• **Task details**
All of the data below should be set down again verbatim, without any images.

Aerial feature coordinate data
+===+

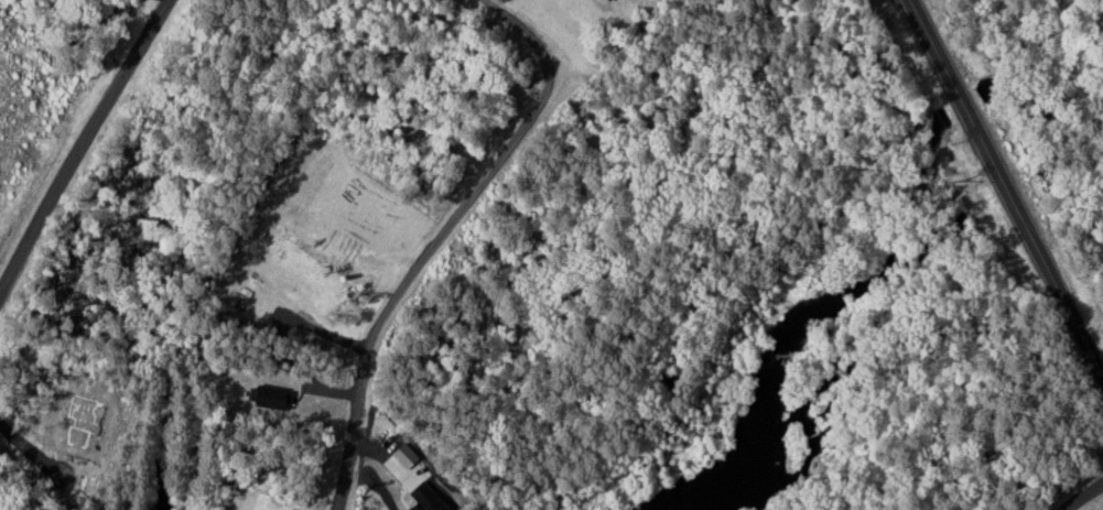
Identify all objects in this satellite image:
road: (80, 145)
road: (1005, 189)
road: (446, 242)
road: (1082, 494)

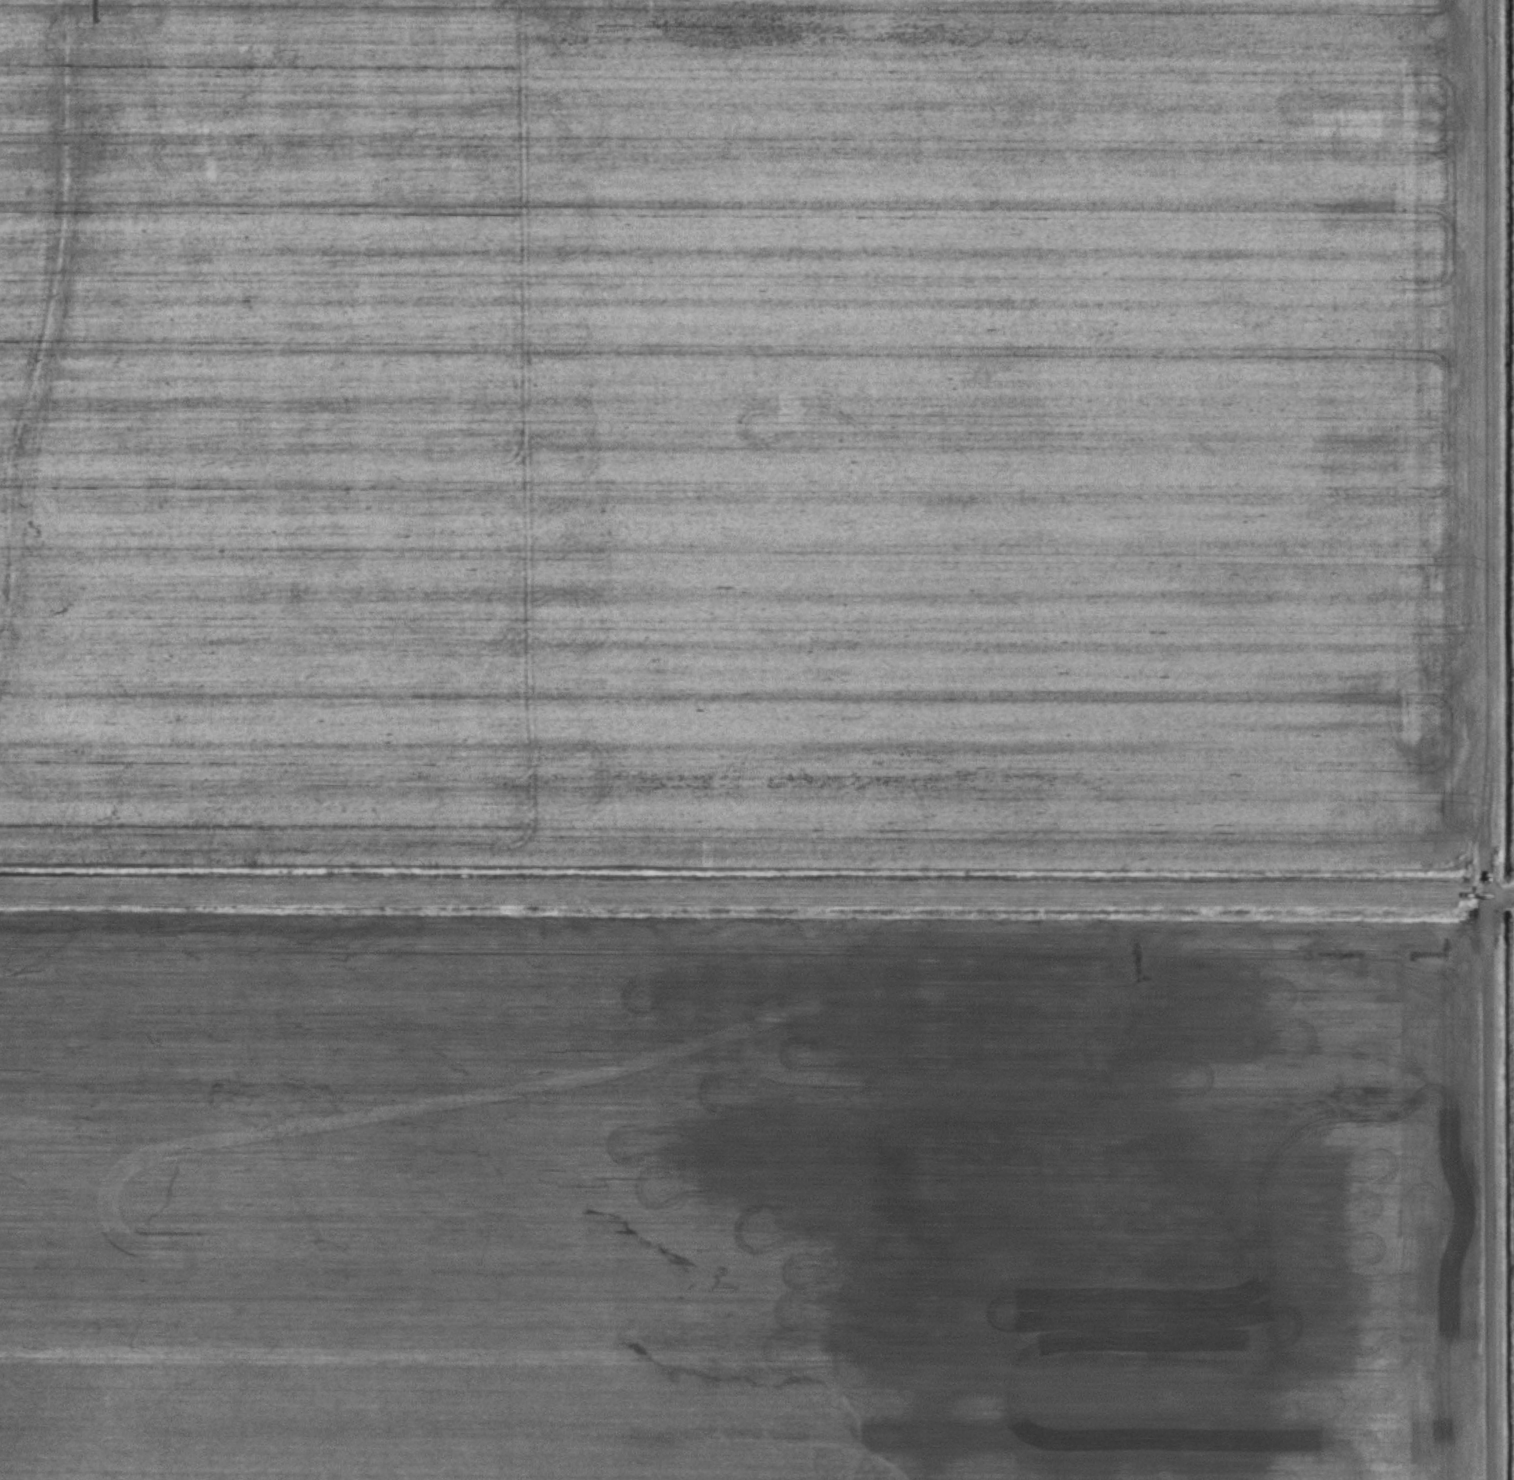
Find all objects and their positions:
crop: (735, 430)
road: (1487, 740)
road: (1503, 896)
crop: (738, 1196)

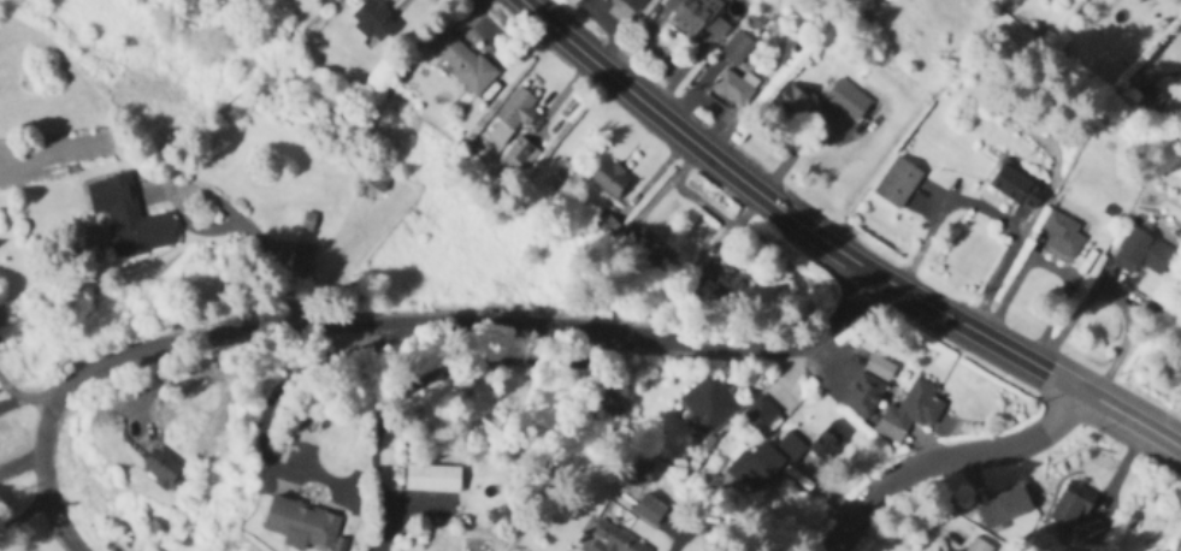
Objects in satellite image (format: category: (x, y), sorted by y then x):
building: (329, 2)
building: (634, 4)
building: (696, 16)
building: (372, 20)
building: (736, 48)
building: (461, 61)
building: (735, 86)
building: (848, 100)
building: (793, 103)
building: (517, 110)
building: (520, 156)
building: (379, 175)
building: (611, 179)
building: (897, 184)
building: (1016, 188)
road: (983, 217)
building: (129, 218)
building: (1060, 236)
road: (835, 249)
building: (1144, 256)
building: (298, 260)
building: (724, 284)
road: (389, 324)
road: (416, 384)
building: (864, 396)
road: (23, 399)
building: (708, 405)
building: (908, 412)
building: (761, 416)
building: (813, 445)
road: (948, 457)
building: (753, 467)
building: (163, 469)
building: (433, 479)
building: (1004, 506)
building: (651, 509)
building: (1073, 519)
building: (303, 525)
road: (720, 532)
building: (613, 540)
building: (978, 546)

+===+

• **Answer box**
Identify all objects in this satellite image:
road: (80, 145)
road: (1005, 189)
road: (446, 242)
road: (1082, 494)

Find all objects and their positions:
crop: (735, 430)
road: (1487, 740)
road: (1503, 896)
crop: (738, 1196)

Objects in satellite image (format: category: (x, y), sorted by y then x):
building: (329, 2)
building: (634, 4)
building: (696, 16)
building: (372, 20)
building: (736, 48)
building: (461, 61)
building: (735, 86)
building: (848, 100)
building: (793, 103)
building: (517, 110)
building: (520, 156)
building: (379, 175)
building: (611, 179)
building: (897, 184)
building: (1016, 188)
road: (983, 217)
building: (129, 218)
building: (1060, 236)
road: (835, 249)
building: (1144, 256)
building: (298, 260)
building: (724, 284)
road: (389, 324)
road: (416, 384)
building: (864, 396)
road: (23, 399)
building: (708, 405)
building: (908, 412)
building: (761, 416)
building: (813, 445)
road: (948, 457)
building: (753, 467)
building: (163, 469)
building: (433, 479)
building: (1004, 506)
building: (651, 509)
building: (1073, 519)
building: (303, 525)
road: (720, 532)
building: (613, 540)
building: (978, 546)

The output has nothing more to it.